§ **Exercise details**: Exact copies of the lines below, from the one with "orange triangle: (41, 63) -> (14, 44), moved" up to and including the one with "pink square: (153, 78) -> (175, 72), moved", are what this calls for; leave out pictures.

§ **Data listing**:
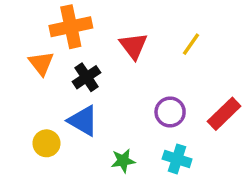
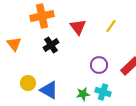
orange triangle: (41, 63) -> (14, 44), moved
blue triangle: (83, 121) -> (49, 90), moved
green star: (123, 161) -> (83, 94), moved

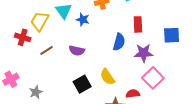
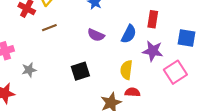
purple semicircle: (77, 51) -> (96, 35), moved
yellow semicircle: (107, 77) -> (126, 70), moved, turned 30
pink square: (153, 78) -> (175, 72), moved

---

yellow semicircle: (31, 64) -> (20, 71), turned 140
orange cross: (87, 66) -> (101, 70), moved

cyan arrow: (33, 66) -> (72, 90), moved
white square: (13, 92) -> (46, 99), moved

==

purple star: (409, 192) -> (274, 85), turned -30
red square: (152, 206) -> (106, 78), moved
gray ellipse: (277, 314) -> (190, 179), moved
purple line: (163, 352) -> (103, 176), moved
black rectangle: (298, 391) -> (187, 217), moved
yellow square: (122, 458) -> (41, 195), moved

§ **Answer to the problem**:
orange triangle: (41, 63) -> (14, 44), moved
blue triangle: (83, 121) -> (49, 90), moved
green star: (123, 161) -> (83, 94), moved

purple semicircle: (77, 51) -> (96, 35), moved
yellow semicircle: (107, 77) -> (126, 70), moved, turned 30
pink square: (153, 78) -> (175, 72), moved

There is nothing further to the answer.